Every entry below must appear again, exactly as written.

(Beginning of Input data)

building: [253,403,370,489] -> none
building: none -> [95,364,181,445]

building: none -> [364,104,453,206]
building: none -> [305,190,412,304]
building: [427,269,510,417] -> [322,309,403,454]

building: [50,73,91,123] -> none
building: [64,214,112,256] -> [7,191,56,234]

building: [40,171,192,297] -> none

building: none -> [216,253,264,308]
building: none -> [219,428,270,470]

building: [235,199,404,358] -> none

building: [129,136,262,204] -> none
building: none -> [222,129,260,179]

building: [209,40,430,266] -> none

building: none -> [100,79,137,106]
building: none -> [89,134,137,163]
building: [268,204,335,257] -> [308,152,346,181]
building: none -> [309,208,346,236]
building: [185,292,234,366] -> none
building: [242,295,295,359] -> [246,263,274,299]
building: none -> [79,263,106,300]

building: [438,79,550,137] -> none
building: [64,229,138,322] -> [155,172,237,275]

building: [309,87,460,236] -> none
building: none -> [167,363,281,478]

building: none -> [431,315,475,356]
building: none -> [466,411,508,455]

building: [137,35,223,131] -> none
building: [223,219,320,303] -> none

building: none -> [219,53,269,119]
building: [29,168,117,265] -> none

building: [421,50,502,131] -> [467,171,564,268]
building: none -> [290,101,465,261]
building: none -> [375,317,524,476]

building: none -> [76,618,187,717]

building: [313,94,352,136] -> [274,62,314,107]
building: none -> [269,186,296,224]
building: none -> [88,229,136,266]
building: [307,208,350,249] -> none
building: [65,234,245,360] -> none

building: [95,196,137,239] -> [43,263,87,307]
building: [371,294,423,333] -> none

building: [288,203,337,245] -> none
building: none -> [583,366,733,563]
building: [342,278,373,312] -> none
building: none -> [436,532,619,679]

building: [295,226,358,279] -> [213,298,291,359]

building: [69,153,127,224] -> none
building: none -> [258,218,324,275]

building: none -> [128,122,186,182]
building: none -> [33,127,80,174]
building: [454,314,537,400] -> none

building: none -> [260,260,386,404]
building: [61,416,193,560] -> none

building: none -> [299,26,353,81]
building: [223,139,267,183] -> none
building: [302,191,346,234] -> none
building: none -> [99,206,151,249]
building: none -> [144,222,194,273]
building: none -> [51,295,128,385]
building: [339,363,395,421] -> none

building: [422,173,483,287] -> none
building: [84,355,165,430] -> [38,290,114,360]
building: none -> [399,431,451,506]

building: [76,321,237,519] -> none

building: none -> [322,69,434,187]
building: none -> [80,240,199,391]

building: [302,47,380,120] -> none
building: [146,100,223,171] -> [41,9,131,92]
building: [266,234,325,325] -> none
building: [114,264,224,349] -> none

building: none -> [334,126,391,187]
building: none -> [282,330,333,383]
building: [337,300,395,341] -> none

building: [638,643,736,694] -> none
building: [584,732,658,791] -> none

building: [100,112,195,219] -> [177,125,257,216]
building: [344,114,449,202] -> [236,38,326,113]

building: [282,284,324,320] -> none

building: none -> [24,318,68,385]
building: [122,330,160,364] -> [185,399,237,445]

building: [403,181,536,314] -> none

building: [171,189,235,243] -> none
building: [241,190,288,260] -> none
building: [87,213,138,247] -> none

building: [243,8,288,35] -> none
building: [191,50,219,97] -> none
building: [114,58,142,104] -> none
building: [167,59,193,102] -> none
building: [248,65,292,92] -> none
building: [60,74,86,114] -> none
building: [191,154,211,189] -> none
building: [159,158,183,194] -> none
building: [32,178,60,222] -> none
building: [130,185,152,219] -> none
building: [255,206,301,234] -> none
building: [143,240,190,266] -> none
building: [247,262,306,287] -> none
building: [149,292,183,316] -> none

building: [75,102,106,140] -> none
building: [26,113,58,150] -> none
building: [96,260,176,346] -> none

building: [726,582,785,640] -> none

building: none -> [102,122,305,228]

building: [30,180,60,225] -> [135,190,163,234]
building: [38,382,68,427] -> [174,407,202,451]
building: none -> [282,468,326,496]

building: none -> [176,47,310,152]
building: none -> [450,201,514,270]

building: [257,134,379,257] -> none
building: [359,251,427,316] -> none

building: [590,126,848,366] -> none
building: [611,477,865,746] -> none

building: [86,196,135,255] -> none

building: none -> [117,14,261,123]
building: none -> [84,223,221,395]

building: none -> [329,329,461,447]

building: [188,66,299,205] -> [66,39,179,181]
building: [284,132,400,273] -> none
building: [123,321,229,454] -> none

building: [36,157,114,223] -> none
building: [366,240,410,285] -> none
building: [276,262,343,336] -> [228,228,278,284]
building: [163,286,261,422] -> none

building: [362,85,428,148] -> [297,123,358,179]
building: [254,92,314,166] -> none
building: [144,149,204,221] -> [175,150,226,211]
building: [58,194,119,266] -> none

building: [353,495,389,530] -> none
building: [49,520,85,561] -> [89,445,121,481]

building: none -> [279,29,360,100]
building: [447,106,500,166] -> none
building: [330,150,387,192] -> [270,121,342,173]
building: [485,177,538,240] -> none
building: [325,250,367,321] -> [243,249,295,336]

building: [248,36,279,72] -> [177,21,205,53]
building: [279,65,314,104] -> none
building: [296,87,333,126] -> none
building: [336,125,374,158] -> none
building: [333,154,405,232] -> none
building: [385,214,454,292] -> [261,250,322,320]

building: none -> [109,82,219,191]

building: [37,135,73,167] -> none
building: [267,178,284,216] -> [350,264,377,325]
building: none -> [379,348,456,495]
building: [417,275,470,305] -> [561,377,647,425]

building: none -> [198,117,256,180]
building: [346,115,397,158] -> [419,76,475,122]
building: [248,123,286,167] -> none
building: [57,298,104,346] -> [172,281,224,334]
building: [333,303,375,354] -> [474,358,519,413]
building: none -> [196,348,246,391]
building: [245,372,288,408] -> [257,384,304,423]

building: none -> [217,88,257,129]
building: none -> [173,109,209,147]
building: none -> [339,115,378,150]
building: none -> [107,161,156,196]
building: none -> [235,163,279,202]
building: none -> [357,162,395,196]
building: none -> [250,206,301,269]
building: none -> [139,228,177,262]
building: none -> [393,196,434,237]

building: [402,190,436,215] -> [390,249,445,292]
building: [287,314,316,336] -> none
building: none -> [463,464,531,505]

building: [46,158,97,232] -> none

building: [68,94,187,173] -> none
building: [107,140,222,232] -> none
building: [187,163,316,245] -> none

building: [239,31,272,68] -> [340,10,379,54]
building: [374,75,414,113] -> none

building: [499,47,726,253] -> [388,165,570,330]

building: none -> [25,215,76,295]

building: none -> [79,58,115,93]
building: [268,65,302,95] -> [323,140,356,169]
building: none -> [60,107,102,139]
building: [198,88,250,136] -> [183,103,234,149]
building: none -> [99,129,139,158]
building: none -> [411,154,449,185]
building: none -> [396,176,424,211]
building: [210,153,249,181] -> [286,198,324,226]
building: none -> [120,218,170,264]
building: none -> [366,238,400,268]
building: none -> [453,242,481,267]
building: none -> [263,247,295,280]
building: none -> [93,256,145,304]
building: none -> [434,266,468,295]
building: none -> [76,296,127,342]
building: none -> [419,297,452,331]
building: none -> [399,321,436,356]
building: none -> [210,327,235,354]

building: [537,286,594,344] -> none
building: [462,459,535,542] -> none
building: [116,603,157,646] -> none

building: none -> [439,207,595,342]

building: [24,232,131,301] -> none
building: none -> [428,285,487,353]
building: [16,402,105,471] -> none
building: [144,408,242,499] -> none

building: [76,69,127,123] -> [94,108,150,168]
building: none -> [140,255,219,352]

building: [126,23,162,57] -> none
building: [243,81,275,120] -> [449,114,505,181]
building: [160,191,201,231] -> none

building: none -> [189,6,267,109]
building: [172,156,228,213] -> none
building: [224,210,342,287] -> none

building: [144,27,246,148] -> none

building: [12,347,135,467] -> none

(End of Input data)

**Your solution**:
building: [253,403,370,489] -> none
building: none -> [95,364,181,445]

building: none -> [364,104,453,206]
building: none -> [305,190,412,304]
building: [427,269,510,417] -> [322,309,403,454]

building: [50,73,91,123] -> none
building: [64,214,112,256] -> [7,191,56,234]

building: [40,171,192,297] -> none

building: none -> [216,253,264,308]
building: none -> [219,428,270,470]

building: [235,199,404,358] -> none

building: [129,136,262,204] -> none
building: none -> [222,129,260,179]

building: [209,40,430,266] -> none

building: none -> [100,79,137,106]
building: none -> [89,134,137,163]
building: [268,204,335,257] -> [308,152,346,181]
building: none -> [309,208,346,236]
building: [185,292,234,366] -> none
building: [242,295,295,359] -> [246,263,274,299]
building: none -> [79,263,106,300]

building: [438,79,550,137] -> none
building: [64,229,138,322] -> [155,172,237,275]

building: [309,87,460,236] -> none
building: none -> [167,363,281,478]

building: none -> [431,315,475,356]
building: none -> [466,411,508,455]

building: [137,35,223,131] -> none
building: [223,219,320,303] -> none

building: none -> [219,53,269,119]
building: [29,168,117,265] -> none

building: [421,50,502,131] -> [467,171,564,268]
building: none -> [290,101,465,261]
building: none -> [375,317,524,476]

building: none -> [76,618,187,717]

building: [313,94,352,136] -> [274,62,314,107]
building: none -> [269,186,296,224]
building: none -> [88,229,136,266]
building: [307,208,350,249] -> none
building: [65,234,245,360] -> none

building: [95,196,137,239] -> [43,263,87,307]
building: [371,294,423,333] -> none

building: [288,203,337,245] -> none
building: none -> [583,366,733,563]
building: [342,278,373,312] -> none
building: none -> [436,532,619,679]

building: [295,226,358,279] -> [213,298,291,359]

building: [69,153,127,224] -> none
building: none -> [258,218,324,275]

building: none -> [128,122,186,182]
building: none -> [33,127,80,174]
building: [454,314,537,400] -> none

building: none -> [260,260,386,404]
building: [61,416,193,560] -> none

building: none -> [299,26,353,81]
building: [223,139,267,183] -> none
building: [302,191,346,234] -> none
building: none -> [99,206,151,249]
building: none -> [144,222,194,273]
building: none -> [51,295,128,385]
building: [339,363,395,421] -> none

building: [422,173,483,287] -> none
building: [84,355,165,430] -> [38,290,114,360]
building: none -> [399,431,451,506]

building: [76,321,237,519] -> none

building: none -> [322,69,434,187]
building: none -> [80,240,199,391]

building: [302,47,380,120] -> none
building: [146,100,223,171] -> [41,9,131,92]
building: [266,234,325,325] -> none
building: [114,264,224,349] -> none

building: none -> [334,126,391,187]
building: none -> [282,330,333,383]
building: [337,300,395,341] -> none

building: [638,643,736,694] -> none
building: [584,732,658,791] -> none

building: [100,112,195,219] -> [177,125,257,216]
building: [344,114,449,202] -> [236,38,326,113]

building: [282,284,324,320] -> none

building: none -> [24,318,68,385]
building: [122,330,160,364] -> [185,399,237,445]

building: [403,181,536,314] -> none

building: [171,189,235,243] -> none
building: [241,190,288,260] -> none
building: [87,213,138,247] -> none

building: [243,8,288,35] -> none
building: [191,50,219,97] -> none
building: [114,58,142,104] -> none
building: [167,59,193,102] -> none
building: [248,65,292,92] -> none
building: [60,74,86,114] -> none
building: [191,154,211,189] -> none
building: [159,158,183,194] -> none
building: [32,178,60,222] -> none
building: [130,185,152,219] -> none
building: [255,206,301,234] -> none
building: [143,240,190,266] -> none
building: [247,262,306,287] -> none
building: [149,292,183,316] -> none

building: [75,102,106,140] -> none
building: [26,113,58,150] -> none
building: [96,260,176,346] -> none

building: [726,582,785,640] -> none

building: none -> [102,122,305,228]

building: [30,180,60,225] -> [135,190,163,234]
building: [38,382,68,427] -> [174,407,202,451]
building: none -> [282,468,326,496]

building: none -> [176,47,310,152]
building: none -> [450,201,514,270]

building: [257,134,379,257] -> none
building: [359,251,427,316] -> none

building: [590,126,848,366] -> none
building: [611,477,865,746] -> none

building: [86,196,135,255] -> none

building: none -> [117,14,261,123]
building: none -> [84,223,221,395]

building: none -> [329,329,461,447]

building: [188,66,299,205] -> [66,39,179,181]
building: [284,132,400,273] -> none
building: [123,321,229,454] -> none

building: [36,157,114,223] -> none
building: [366,240,410,285] -> none
building: [276,262,343,336] -> [228,228,278,284]
building: [163,286,261,422] -> none

building: [362,85,428,148] -> [297,123,358,179]
building: [254,92,314,166] -> none
building: [144,149,204,221] -> [175,150,226,211]
building: [58,194,119,266] -> none

building: [353,495,389,530] -> none
building: [49,520,85,561] -> [89,445,121,481]

building: none -> [279,29,360,100]
building: [447,106,500,166] -> none
building: [330,150,387,192] -> [270,121,342,173]
building: [485,177,538,240] -> none
building: [325,250,367,321] -> [243,249,295,336]

building: [248,36,279,72] -> [177,21,205,53]
building: [279,65,314,104] -> none
building: [296,87,333,126] -> none
building: [336,125,374,158] -> none
building: [333,154,405,232] -> none
building: [385,214,454,292] -> [261,250,322,320]

building: none -> [109,82,219,191]

building: [37,135,73,167] -> none
building: [267,178,284,216] -> [350,264,377,325]
building: none -> [379,348,456,495]
building: [417,275,470,305] -> [561,377,647,425]

building: none -> [198,117,256,180]
building: [346,115,397,158] -> [419,76,475,122]
building: [248,123,286,167] -> none
building: [57,298,104,346] -> [172,281,224,334]
building: [333,303,375,354] -> [474,358,519,413]
building: none -> [196,348,246,391]
building: [245,372,288,408] -> [257,384,304,423]

building: none -> [217,88,257,129]
building: none -> [173,109,209,147]
building: none -> [339,115,378,150]
building: none -> [107,161,156,196]
building: none -> [235,163,279,202]
building: none -> [357,162,395,196]
building: none -> [250,206,301,269]
building: none -> [139,228,177,262]
building: none -> [393,196,434,237]

building: [402,190,436,215] -> [390,249,445,292]
building: [287,314,316,336] -> none
building: none -> [463,464,531,505]

building: [46,158,97,232] -> none

building: [68,94,187,173] -> none
building: [107,140,222,232] -> none
building: [187,163,316,245] -> none

building: [239,31,272,68] -> [340,10,379,54]
building: [374,75,414,113] -> none

building: [499,47,726,253] -> [388,165,570,330]

building: none -> [25,215,76,295]

building: none -> [79,58,115,93]
building: [268,65,302,95] -> [323,140,356,169]
building: none -> [60,107,102,139]
building: [198,88,250,136] -> [183,103,234,149]
building: none -> [99,129,139,158]
building: none -> [411,154,449,185]
building: none -> [396,176,424,211]
building: [210,153,249,181] -> [286,198,324,226]
building: none -> [120,218,170,264]
building: none -> [366,238,400,268]
building: none -> [453,242,481,267]
building: none -> [263,247,295,280]
building: none -> [93,256,145,304]
building: none -> [434,266,468,295]
building: none -> [76,296,127,342]
building: none -> [419,297,452,331]
building: none -> [399,321,436,356]
building: none -> [210,327,235,354]

building: [537,286,594,344] -> none
building: [462,459,535,542] -> none
building: [116,603,157,646] -> none

building: none -> [439,207,595,342]

building: [24,232,131,301] -> none
building: none -> [428,285,487,353]
building: [16,402,105,471] -> none
building: [144,408,242,499] -> none

building: [76,69,127,123] -> [94,108,150,168]
building: none -> [140,255,219,352]

building: [126,23,162,57] -> none
building: [243,81,275,120] -> [449,114,505,181]
building: [160,191,201,231] -> none

building: none -> [189,6,267,109]
building: [172,156,228,213] -> none
building: [224,210,342,287] -> none

building: [144,27,246,148] -> none

building: [12,347,135,467] -> none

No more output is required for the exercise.